* [WHAT THE EXERCISE ASKS]:
Gather each line of the entries below that includes "turquoise".

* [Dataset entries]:
---------------
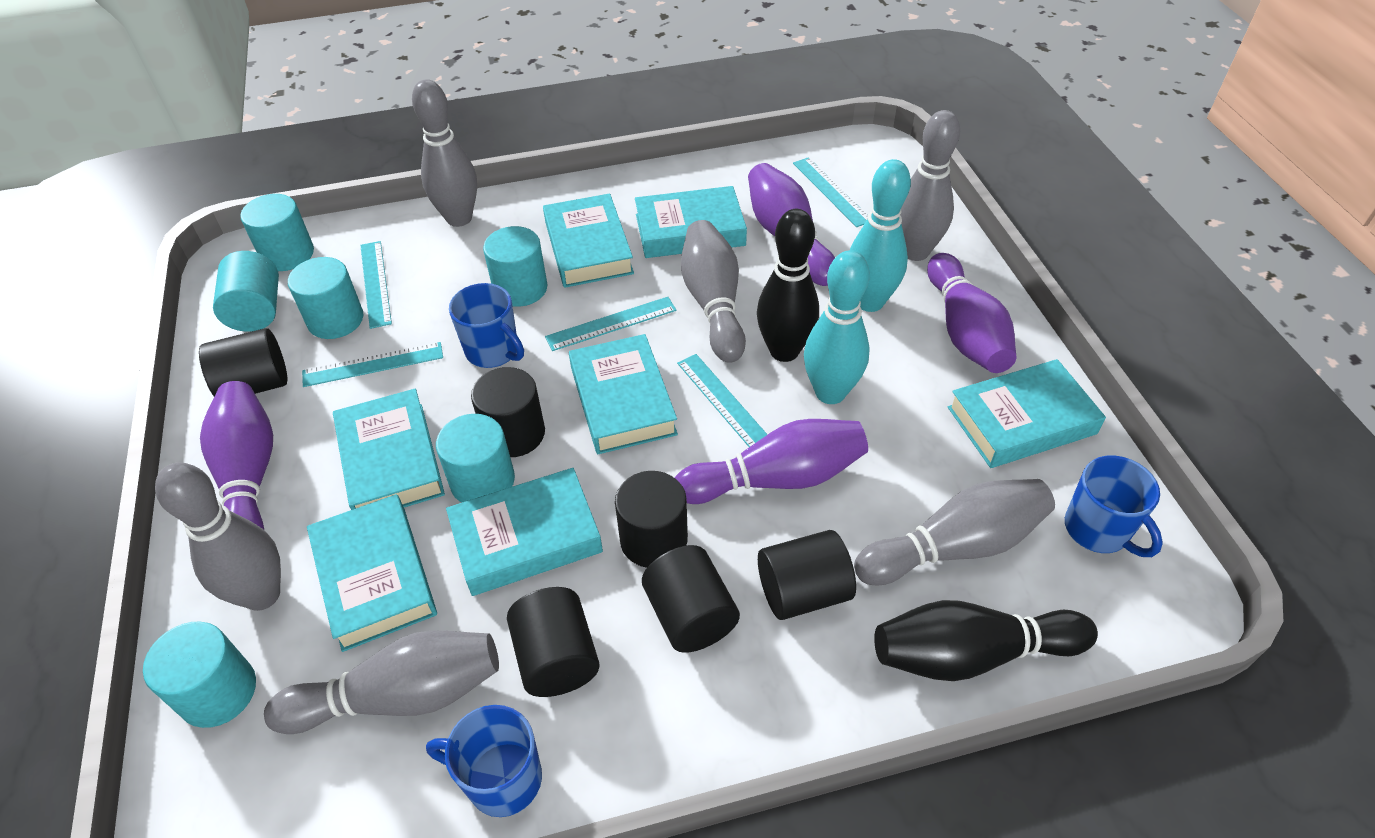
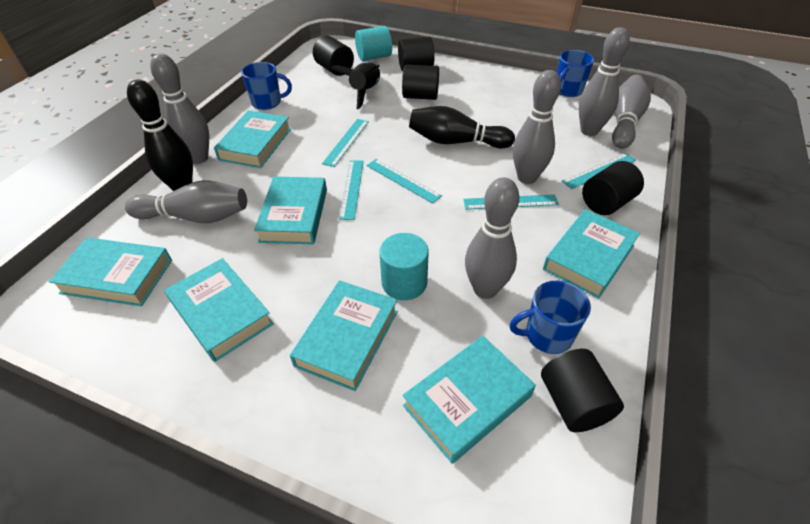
black cylinder: 6 -> 5
black rocket: 0 -> 1
purple bowling pin: 4 -> 0
turquoise bowling pin: 2 -> 0
turquoise cylinder: 6 -> 2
---------------
* [ANSWER SECTION]:
turquoise bowling pin: 2 -> 0
turquoise cylinder: 6 -> 2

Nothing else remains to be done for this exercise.